■ **Dataset excerpts**:
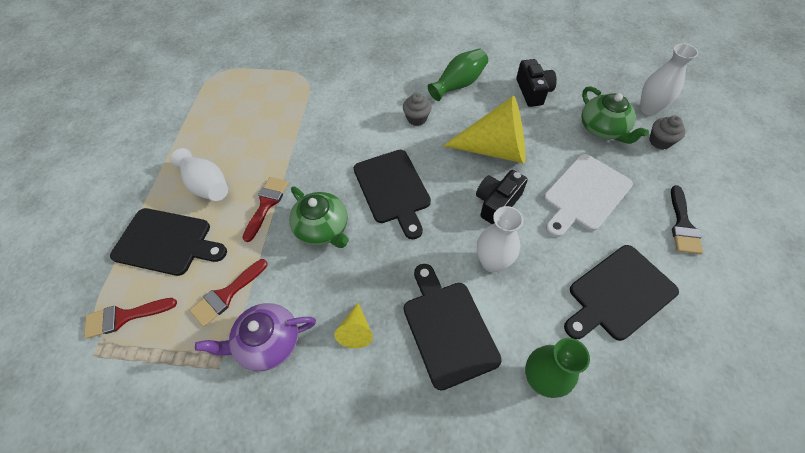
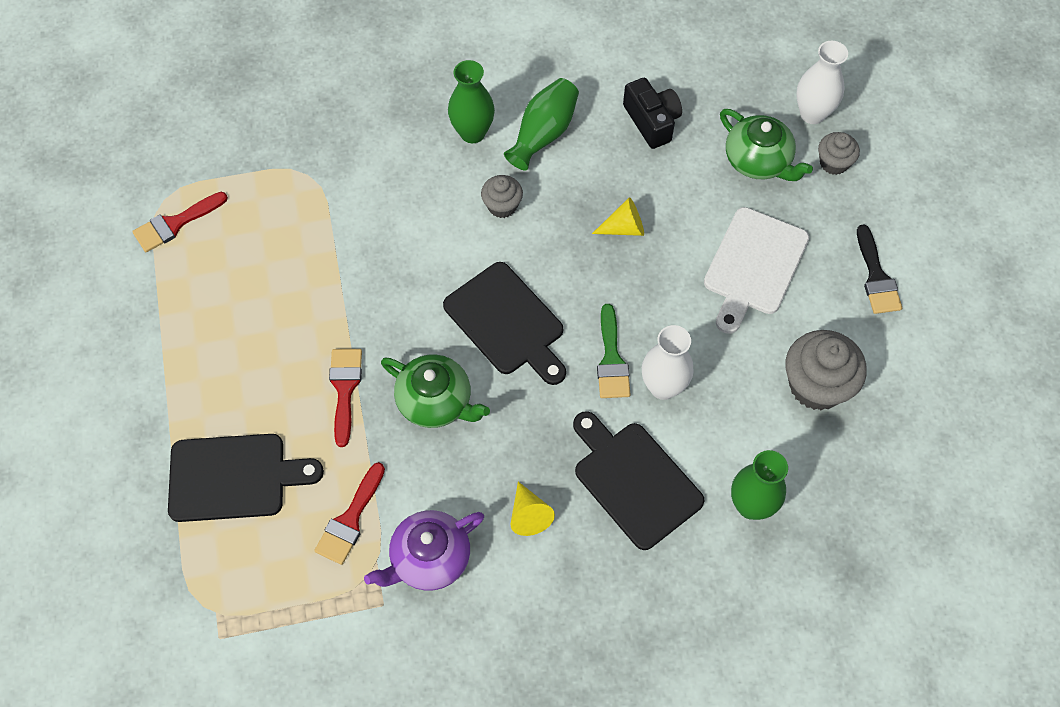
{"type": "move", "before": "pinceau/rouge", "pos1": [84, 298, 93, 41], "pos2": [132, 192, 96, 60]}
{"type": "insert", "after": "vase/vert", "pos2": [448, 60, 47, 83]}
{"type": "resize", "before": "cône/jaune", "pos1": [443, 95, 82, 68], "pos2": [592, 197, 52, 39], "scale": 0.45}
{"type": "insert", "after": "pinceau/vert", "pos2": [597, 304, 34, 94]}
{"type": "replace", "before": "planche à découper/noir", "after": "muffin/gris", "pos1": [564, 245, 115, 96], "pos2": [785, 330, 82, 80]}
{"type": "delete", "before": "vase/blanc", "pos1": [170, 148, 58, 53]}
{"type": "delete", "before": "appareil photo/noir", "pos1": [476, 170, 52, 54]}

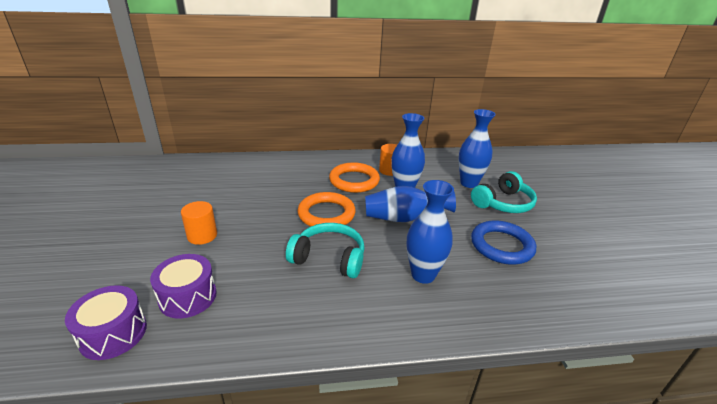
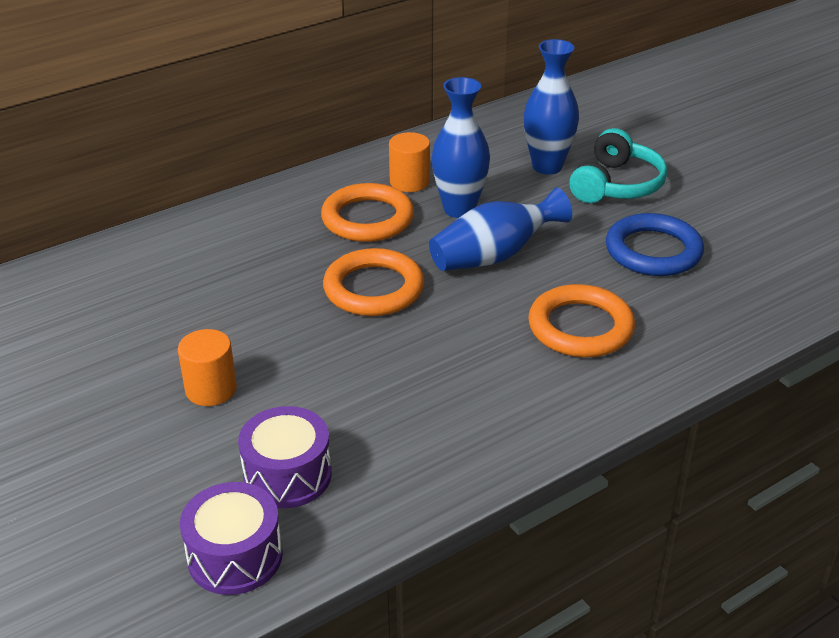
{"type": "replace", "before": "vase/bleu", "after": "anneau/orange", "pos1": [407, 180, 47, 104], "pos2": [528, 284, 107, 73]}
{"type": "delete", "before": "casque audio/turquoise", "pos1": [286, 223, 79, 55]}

---

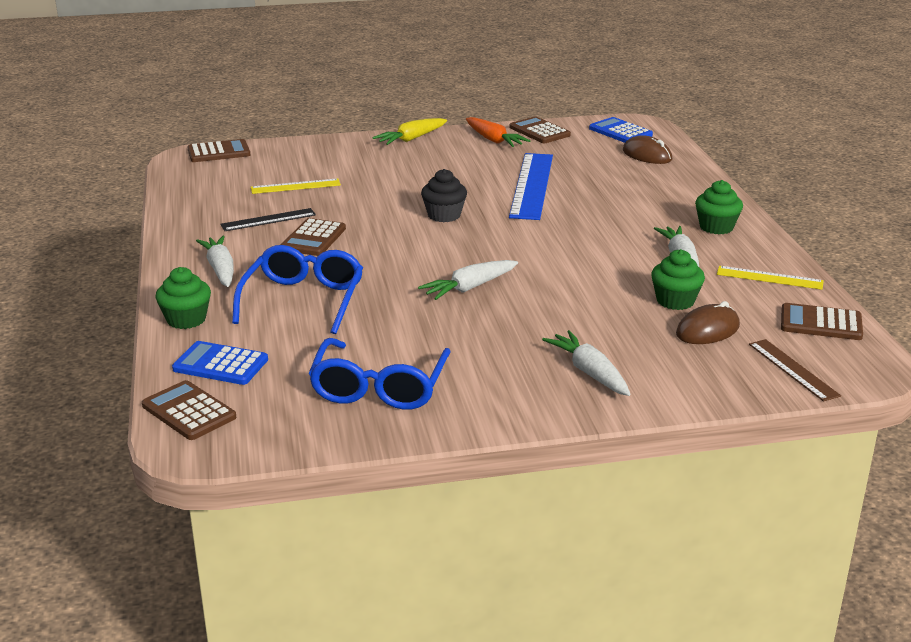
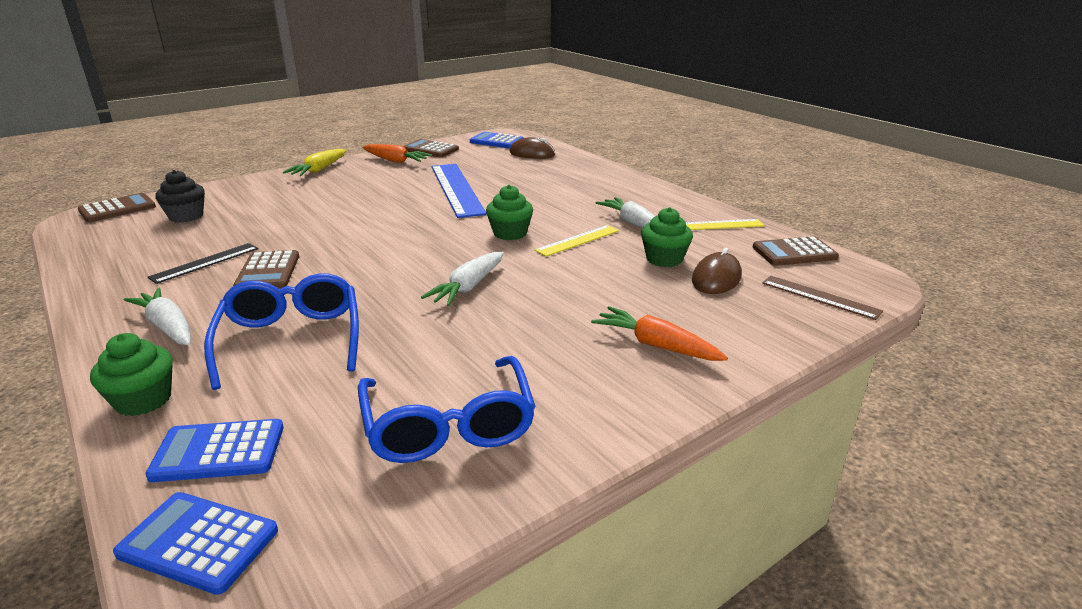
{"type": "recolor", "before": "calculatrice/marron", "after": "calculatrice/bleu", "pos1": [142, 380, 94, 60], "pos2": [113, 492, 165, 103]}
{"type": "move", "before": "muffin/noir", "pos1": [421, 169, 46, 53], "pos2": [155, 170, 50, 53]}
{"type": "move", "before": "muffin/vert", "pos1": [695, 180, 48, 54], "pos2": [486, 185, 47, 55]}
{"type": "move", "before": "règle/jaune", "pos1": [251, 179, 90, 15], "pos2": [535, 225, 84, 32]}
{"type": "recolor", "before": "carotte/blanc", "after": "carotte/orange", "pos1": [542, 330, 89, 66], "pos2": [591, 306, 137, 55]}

■ **Assigned task**:
The answer must consist of every line above that holds the string "recolor", copied exactly.

■ **Output for this task**:
{"type": "recolor", "before": "calculatrice/marron", "after": "calculatrice/bleu", "pos1": [142, 380, 94, 60], "pos2": [113, 492, 165, 103]}
{"type": "recolor", "before": "carotte/blanc", "after": "carotte/orange", "pos1": [542, 330, 89, 66], "pos2": [591, 306, 137, 55]}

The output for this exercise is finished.